• [Raw data]:

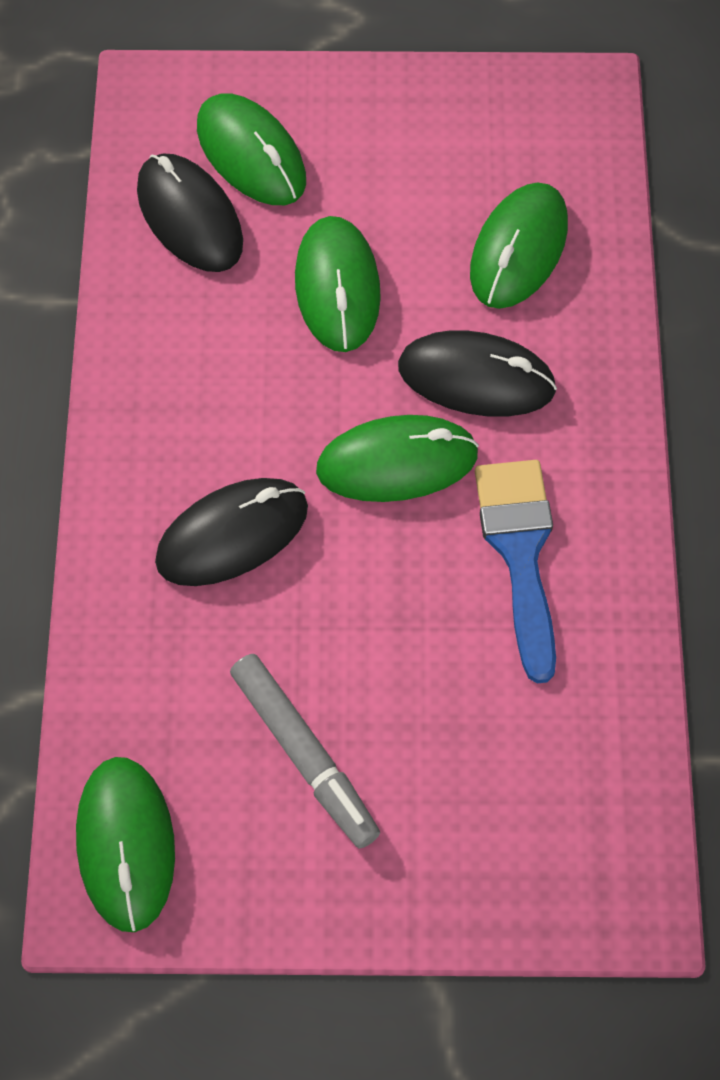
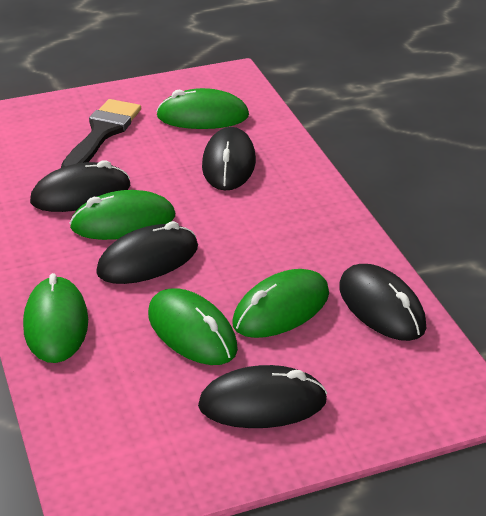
black brush: 0 -> 1
black mouse: 3 -> 5
blue brush: 1 -> 0
grey marker: 1 -> 0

• [Assigned task]: Repeat the material exactly and drop each image.

• [Solution for this problem]:
black brush: 0 -> 1
black mouse: 3 -> 5
blue brush: 1 -> 0
grey marker: 1 -> 0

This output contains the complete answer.